ABOUT THIS EXERCISE: Set down the listing exactly as given, minus images.

DATA:
BEGIN
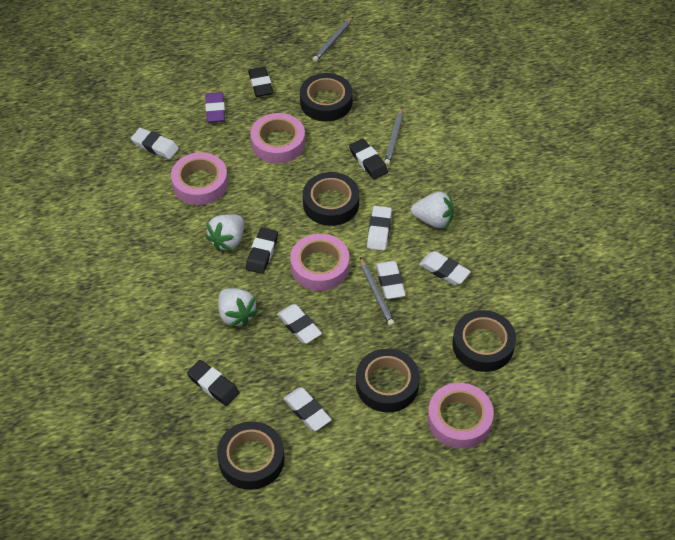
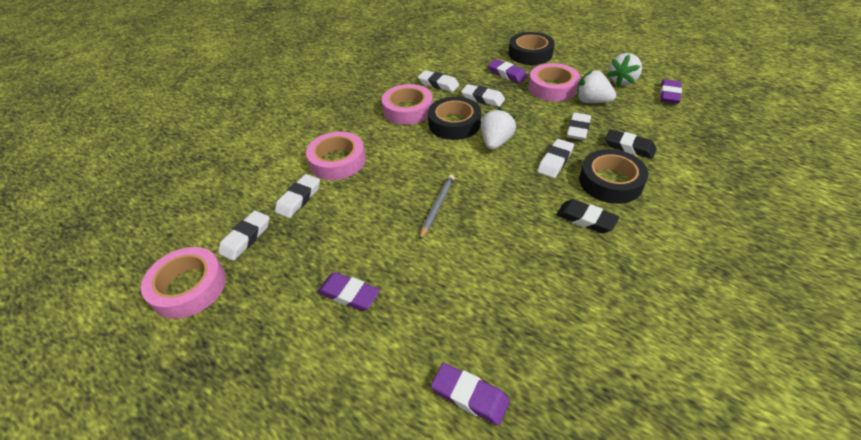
black eraser: 4 -> 2
black tape: 5 -> 3
grey pencil: 3 -> 1
purple eraser: 1 -> 4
END
RESPONSE BOX:
black eraser: 4 -> 2
black tape: 5 -> 3
grey pencil: 3 -> 1
purple eraser: 1 -> 4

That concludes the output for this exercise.